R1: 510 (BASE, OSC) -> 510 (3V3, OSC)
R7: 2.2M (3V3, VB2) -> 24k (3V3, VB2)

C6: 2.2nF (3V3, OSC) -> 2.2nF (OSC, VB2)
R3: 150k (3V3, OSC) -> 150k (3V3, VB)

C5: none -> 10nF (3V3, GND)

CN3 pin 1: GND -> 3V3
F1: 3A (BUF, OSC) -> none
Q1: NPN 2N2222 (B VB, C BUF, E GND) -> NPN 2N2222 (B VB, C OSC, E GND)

------------------------------------------------

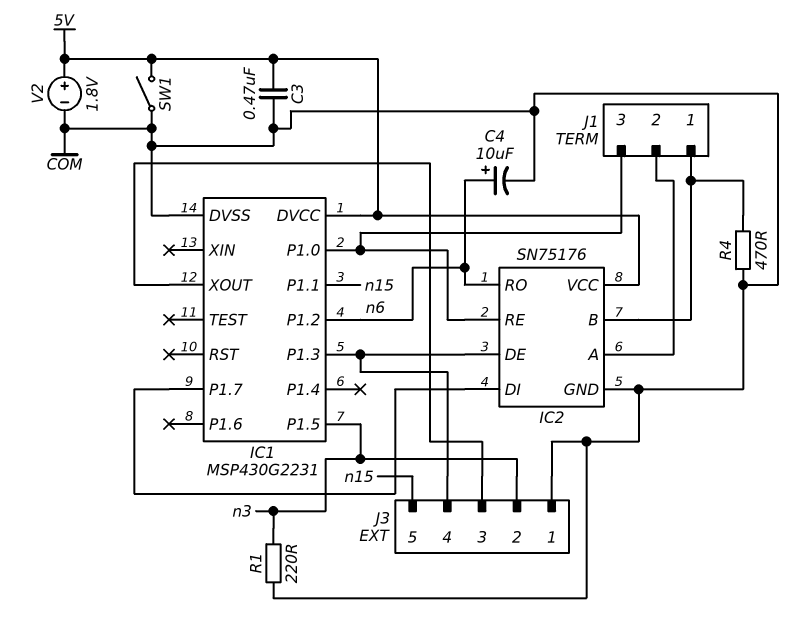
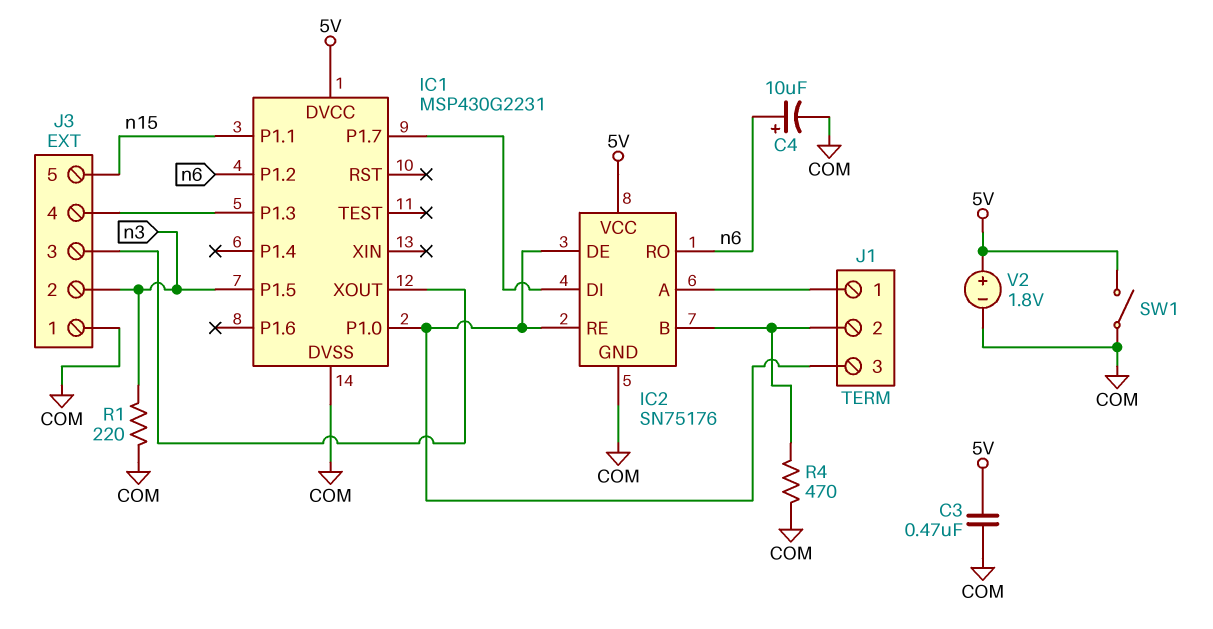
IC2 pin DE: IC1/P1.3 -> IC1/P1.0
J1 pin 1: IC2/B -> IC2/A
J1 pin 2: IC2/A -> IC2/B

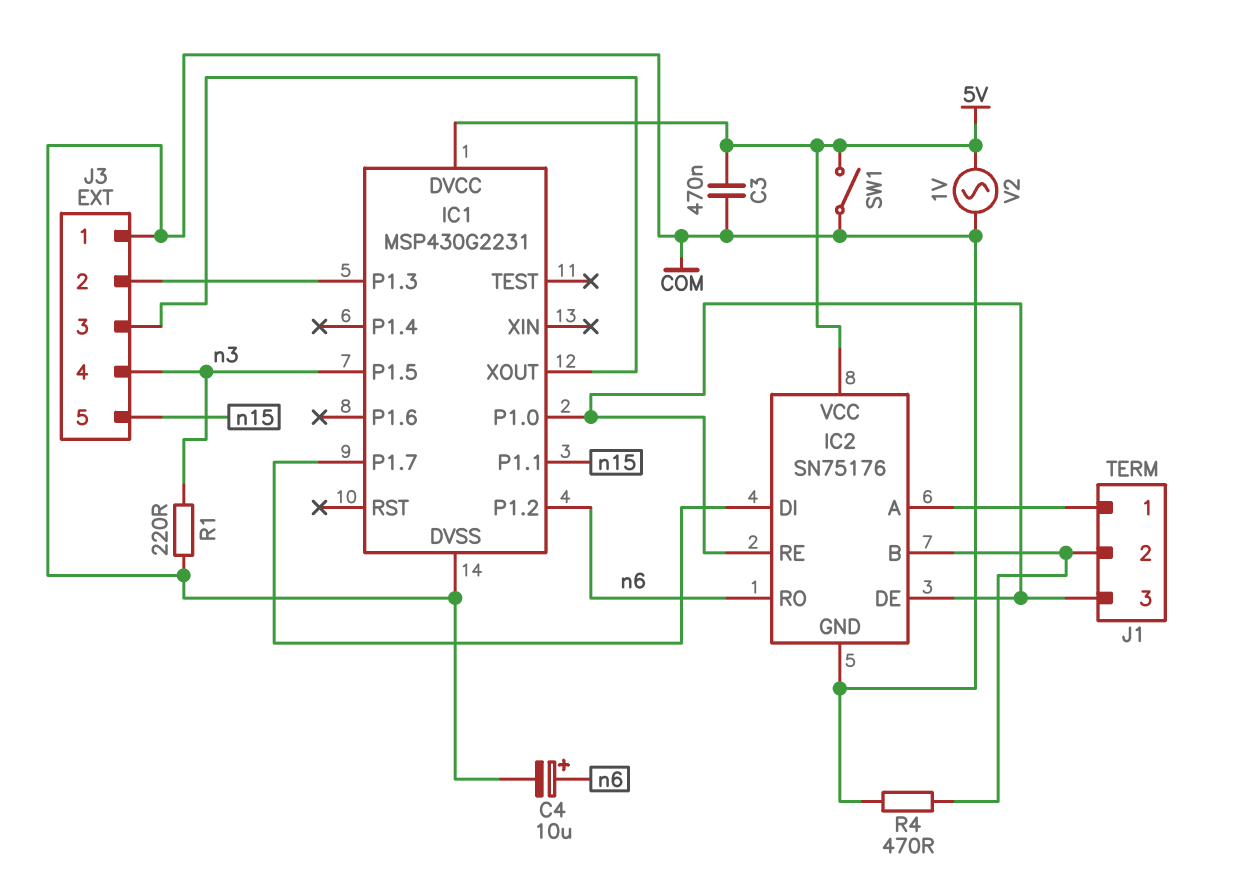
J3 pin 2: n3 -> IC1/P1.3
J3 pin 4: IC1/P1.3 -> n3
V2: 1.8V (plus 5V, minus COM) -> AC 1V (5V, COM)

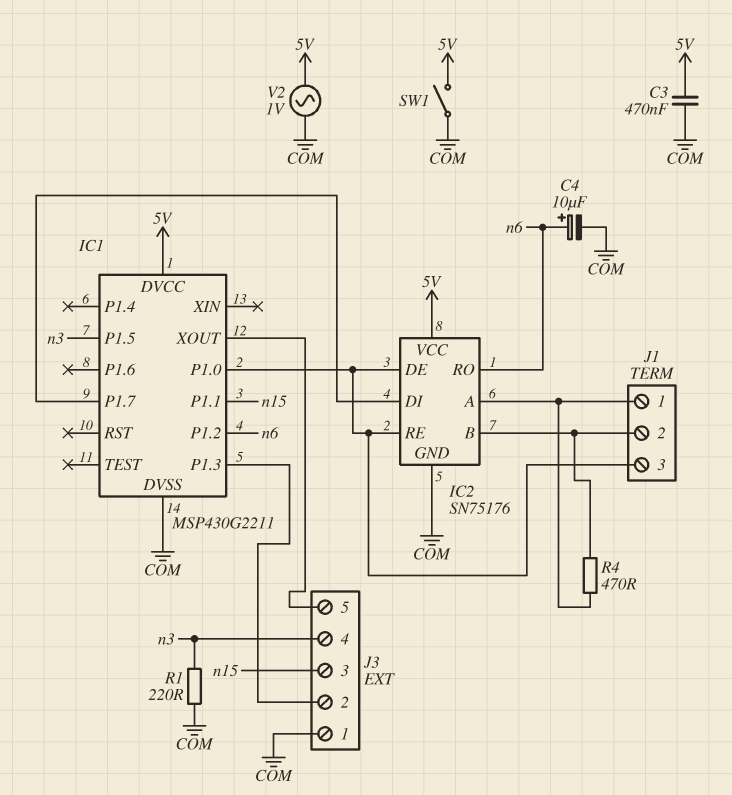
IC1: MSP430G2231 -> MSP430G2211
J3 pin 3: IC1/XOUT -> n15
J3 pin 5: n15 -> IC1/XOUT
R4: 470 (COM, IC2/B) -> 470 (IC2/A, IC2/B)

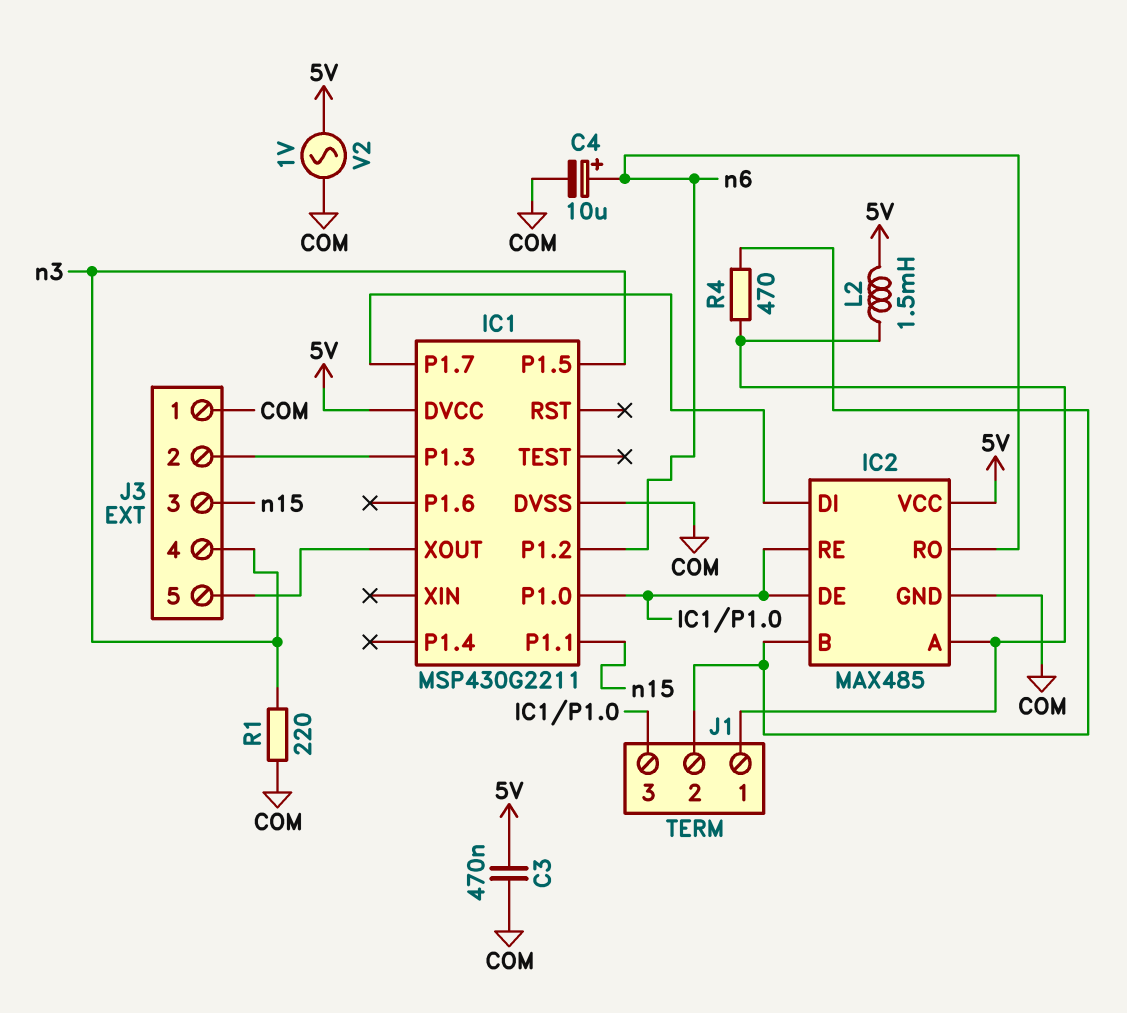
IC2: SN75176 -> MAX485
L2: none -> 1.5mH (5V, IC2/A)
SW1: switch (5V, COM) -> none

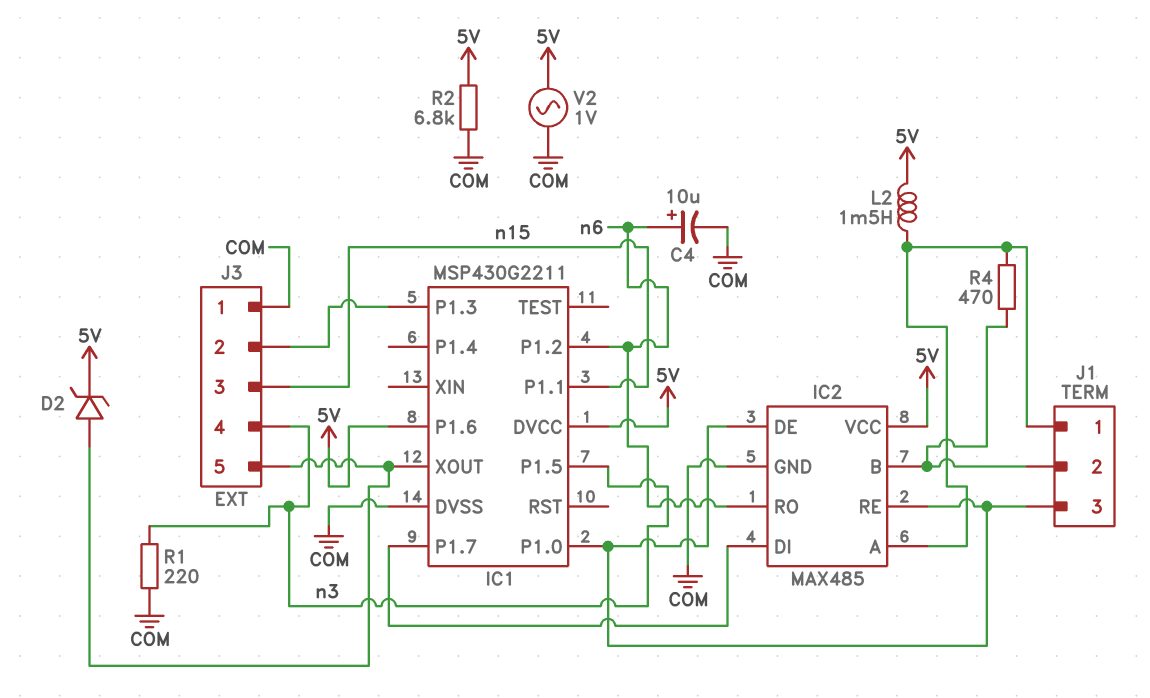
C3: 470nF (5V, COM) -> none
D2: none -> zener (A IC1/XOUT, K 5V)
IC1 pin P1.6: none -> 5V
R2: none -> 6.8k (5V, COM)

------------------------------------------------

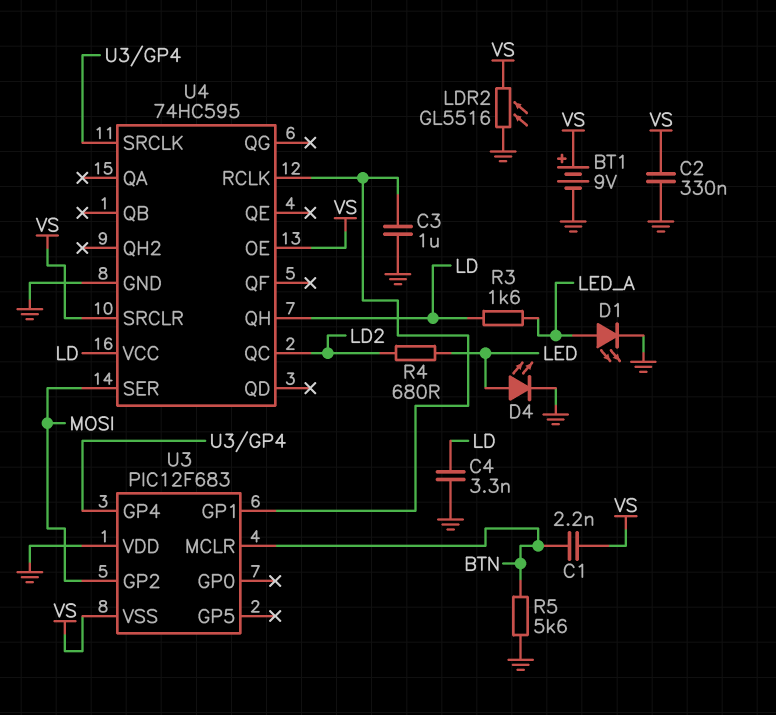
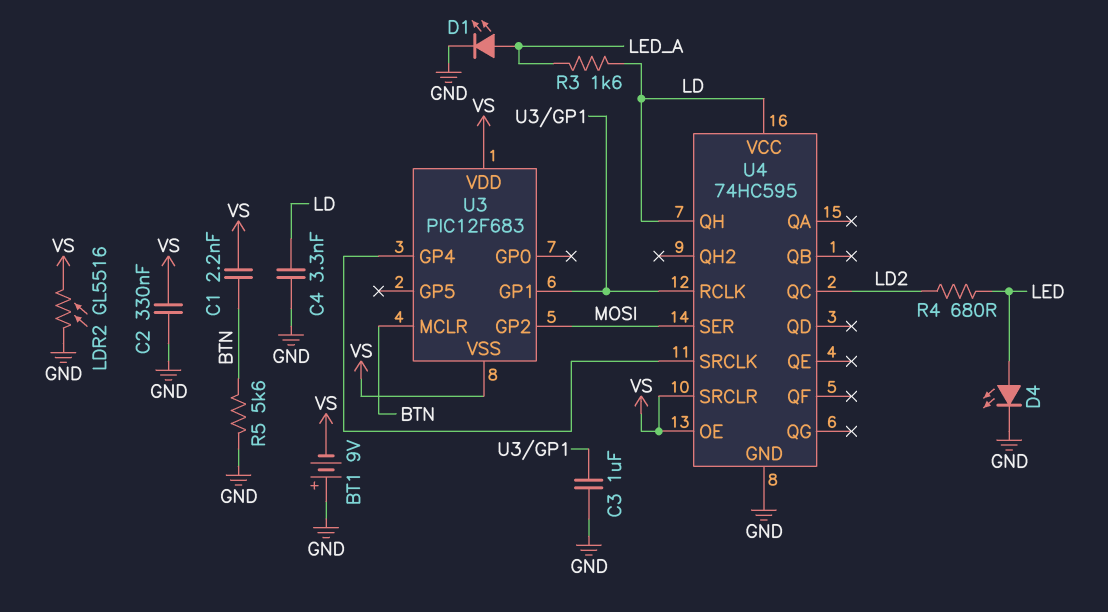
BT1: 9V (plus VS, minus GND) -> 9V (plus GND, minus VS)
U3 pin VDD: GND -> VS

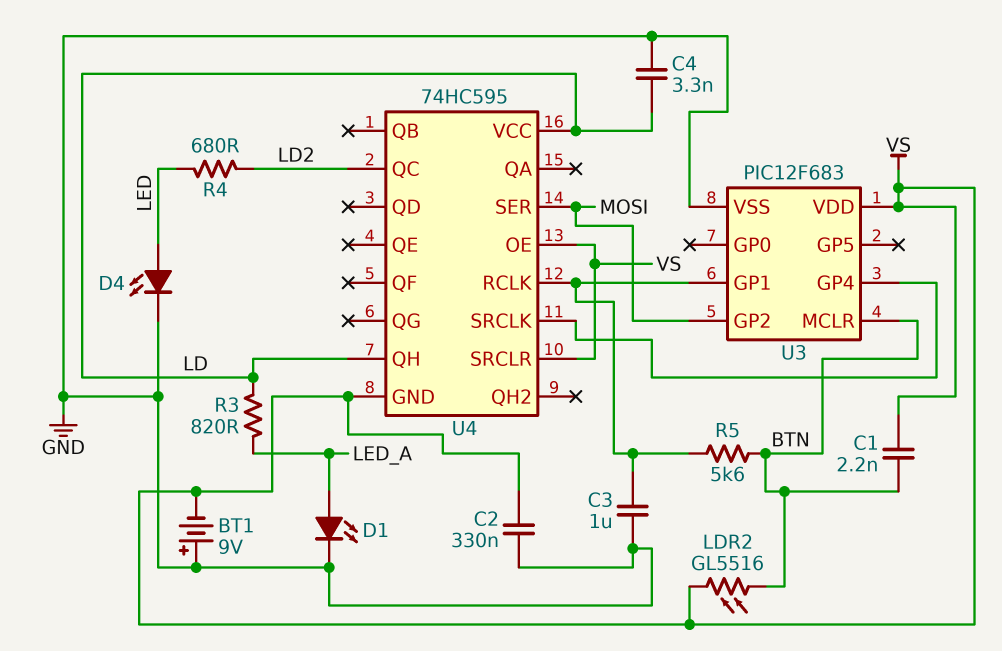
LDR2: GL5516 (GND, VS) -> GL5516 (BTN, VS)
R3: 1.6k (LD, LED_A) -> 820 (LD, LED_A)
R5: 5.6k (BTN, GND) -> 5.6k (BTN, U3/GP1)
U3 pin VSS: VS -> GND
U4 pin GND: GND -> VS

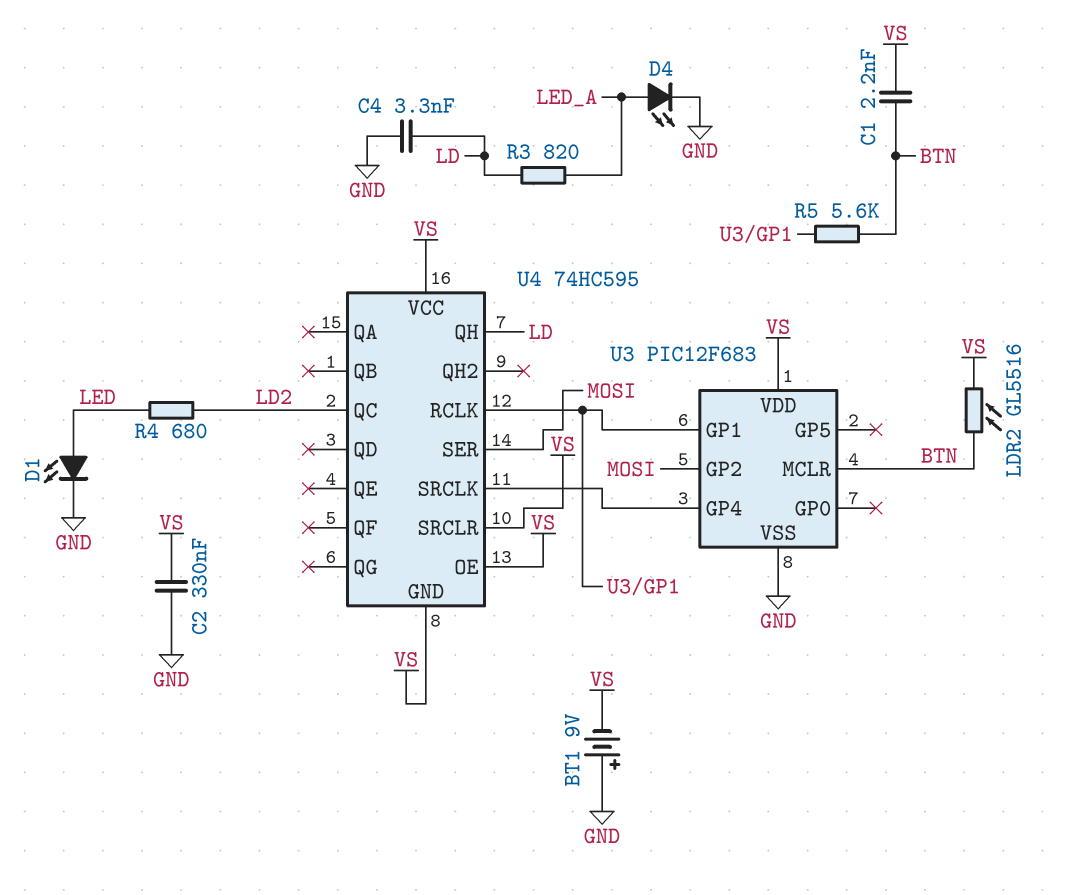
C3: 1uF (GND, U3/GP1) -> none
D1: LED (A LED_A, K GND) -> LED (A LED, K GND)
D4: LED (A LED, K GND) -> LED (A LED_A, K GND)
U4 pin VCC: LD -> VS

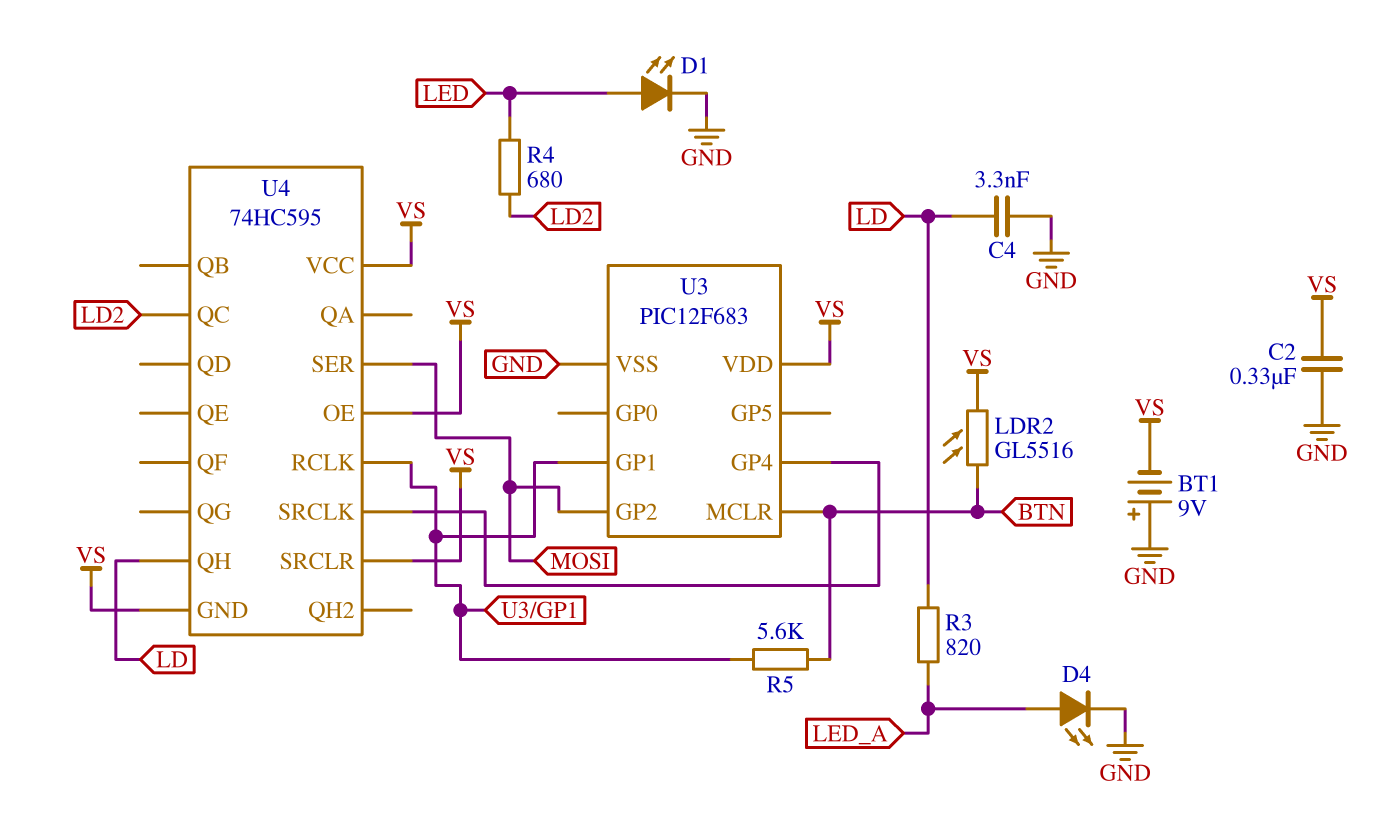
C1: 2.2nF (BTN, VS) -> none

------------------------------------------------

Exercise description. Repeat, without pictures, exactly the lines of the data above from the one containing "L2: none -> 1.5mH (5V, IC2/A)" through the one containing "R2: none -> 6.8k (5V, COM)", including both and adding nothing.

Solution to this exercise.
L2: none -> 1.5mH (5V, IC2/A)
SW1: switch (5V, COM) -> none

C3: 470nF (5V, COM) -> none
D2: none -> zener (A IC1/XOUT, K 5V)
IC1 pin P1.6: none -> 5V
R2: none -> 6.8k (5V, COM)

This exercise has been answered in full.